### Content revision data

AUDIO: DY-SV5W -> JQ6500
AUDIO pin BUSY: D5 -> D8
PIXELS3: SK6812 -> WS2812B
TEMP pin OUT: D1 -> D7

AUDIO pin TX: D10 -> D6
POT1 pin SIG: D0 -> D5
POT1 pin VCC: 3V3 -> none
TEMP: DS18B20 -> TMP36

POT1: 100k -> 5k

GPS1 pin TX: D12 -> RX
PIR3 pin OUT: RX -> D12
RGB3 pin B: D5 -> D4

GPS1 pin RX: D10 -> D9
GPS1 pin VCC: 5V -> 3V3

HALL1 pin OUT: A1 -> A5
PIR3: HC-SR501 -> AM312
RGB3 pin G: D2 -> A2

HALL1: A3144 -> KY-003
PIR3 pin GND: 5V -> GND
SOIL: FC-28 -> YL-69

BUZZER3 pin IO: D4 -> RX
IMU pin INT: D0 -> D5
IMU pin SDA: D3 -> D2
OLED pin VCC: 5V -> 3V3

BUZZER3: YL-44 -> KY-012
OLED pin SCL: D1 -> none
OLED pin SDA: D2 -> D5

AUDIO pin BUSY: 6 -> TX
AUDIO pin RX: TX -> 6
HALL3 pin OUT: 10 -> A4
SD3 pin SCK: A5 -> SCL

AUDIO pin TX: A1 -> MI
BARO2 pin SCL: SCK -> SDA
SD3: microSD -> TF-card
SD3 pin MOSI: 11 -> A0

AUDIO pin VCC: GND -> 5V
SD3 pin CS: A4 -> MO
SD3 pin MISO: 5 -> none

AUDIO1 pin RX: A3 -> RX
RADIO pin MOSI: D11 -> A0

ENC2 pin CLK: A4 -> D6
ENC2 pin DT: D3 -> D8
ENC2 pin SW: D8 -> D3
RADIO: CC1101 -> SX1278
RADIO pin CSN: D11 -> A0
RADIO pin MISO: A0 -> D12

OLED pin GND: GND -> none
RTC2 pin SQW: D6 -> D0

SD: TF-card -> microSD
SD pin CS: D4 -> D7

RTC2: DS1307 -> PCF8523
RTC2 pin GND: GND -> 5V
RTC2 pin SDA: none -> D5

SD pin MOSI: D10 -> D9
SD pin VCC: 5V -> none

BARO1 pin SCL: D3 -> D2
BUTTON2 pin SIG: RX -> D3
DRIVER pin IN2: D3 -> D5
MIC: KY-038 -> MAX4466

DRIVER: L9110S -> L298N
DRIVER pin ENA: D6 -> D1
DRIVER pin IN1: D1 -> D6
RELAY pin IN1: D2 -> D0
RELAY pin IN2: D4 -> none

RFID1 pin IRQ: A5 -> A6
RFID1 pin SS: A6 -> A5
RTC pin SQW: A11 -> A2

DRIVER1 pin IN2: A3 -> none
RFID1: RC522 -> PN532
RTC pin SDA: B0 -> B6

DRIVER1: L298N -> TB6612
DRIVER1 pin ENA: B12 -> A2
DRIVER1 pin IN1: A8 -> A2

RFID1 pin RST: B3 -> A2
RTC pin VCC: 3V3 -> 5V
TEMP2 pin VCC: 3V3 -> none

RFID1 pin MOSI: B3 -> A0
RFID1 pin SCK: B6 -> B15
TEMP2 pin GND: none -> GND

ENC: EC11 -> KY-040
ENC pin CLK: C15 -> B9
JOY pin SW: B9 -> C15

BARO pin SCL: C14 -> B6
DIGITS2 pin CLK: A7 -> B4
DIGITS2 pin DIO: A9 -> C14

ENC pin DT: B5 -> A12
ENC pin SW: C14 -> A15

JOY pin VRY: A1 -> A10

### Your objective
Take the entries above and copy out all lines with the string "card".

### Response box
SD3: microSD -> TF-card
SD: TF-card -> microSD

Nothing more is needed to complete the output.